++++ Material shown

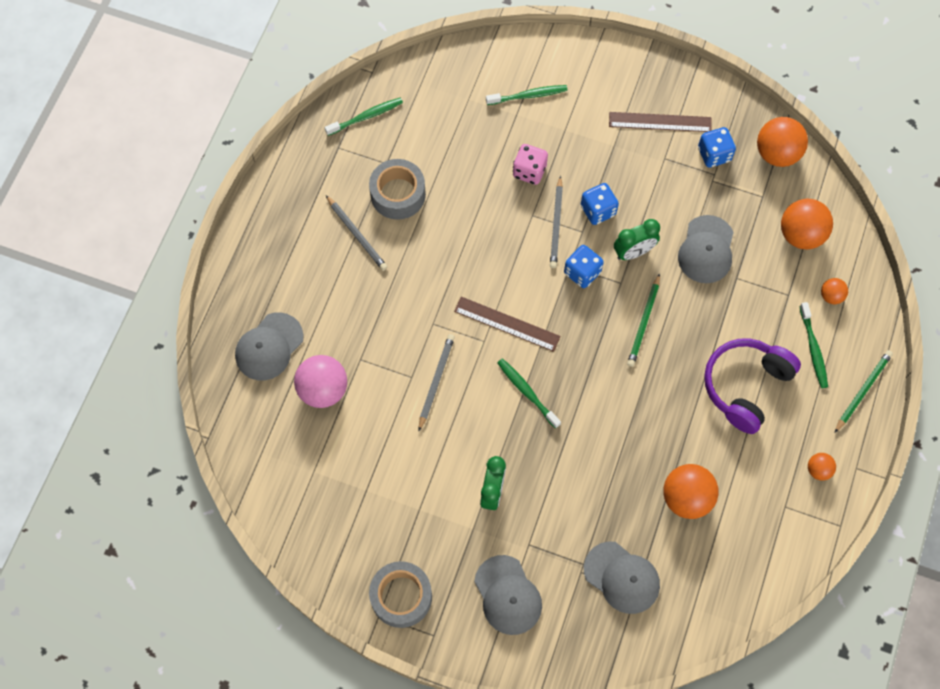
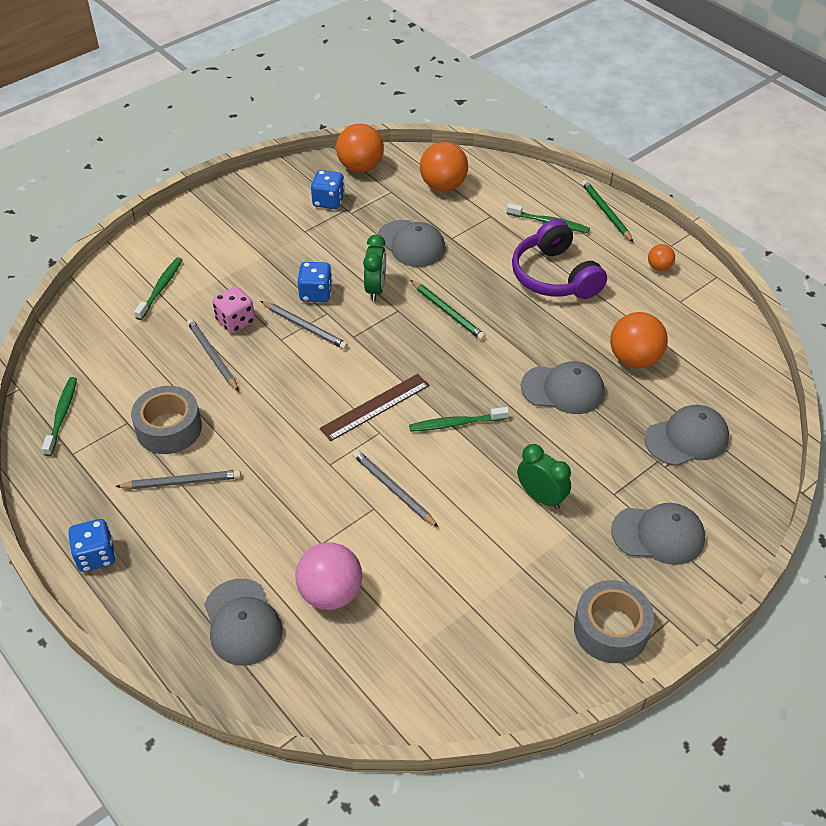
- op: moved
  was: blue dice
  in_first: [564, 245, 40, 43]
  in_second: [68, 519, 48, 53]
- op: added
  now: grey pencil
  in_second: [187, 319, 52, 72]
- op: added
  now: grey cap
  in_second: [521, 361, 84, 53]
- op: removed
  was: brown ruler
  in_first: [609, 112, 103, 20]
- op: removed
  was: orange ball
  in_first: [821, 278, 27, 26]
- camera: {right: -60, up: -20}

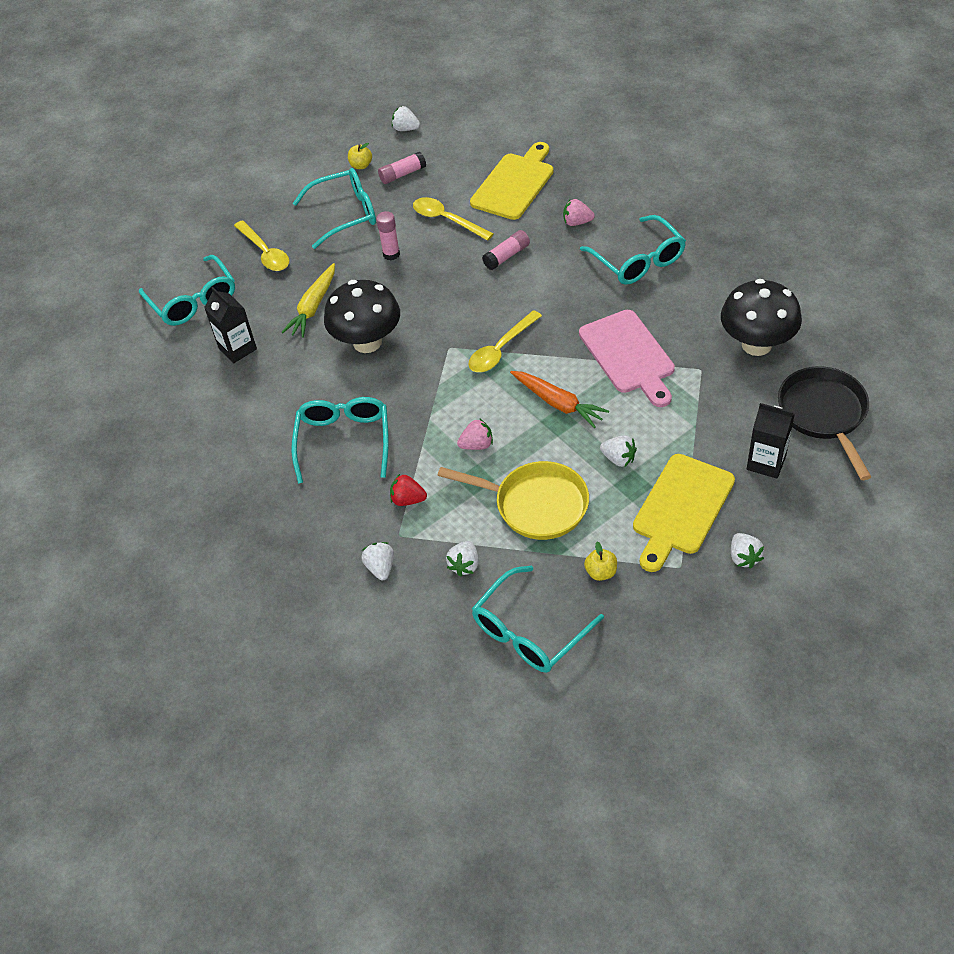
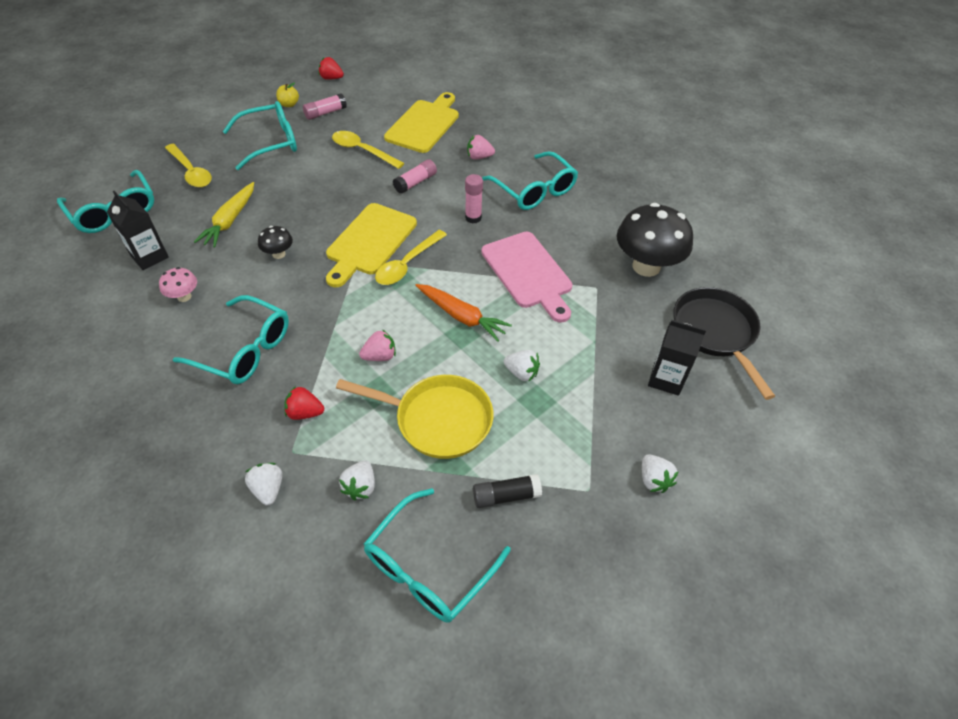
- op: added
  now: pink mushroom
  in_second: [159, 267, 38, 35]
- op: turned
  was: turquoise glasses
  in_first: [291, 397, 98, 87]
  in_second: [173, 295, 116, 89]
  clockwise: 120
- op: resized
  was: black mushroom
  in_first: [324, 280, 76, 73]
  in_second: [258, 226, 35, 33]
  ratio: 0.46
- op: recoloured
  was: white strawberry
  now: red strawberry
  in_first: [392, 106, 28, 25]
  in_second: [318, 57, 26, 23]
- op: moved
  was: yellow cutting board
  in_first: [633, 454, 102, 118]
  in_second: [326, 203, 91, 84]
- op: moved
  was: pink glue stick
  in_first: [376, 211, 24, 49]
  in_second: [465, 174, 18, 50]
- op: replaced
  was: yellow apple
  now: black glue stick
  in_first: [584, 541, 33, 40]
  in_second: [473, 474, 69, 34]
- camera: {right: -10, up: 0}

++++++++

Once the line containing "in_first: [821, 278, 27, 26]" has been located, transcribe exactly and only every line from the first line of the entries through it, excluding pictures.

- op: moved
  was: blue dice
  in_first: [564, 245, 40, 43]
  in_second: [68, 519, 48, 53]
- op: added
  now: grey pencil
  in_second: [187, 319, 52, 72]
- op: added
  now: grey cap
  in_second: [521, 361, 84, 53]
- op: removed
  was: brown ruler
  in_first: [609, 112, 103, 20]
- op: removed
  was: orange ball
  in_first: [821, 278, 27, 26]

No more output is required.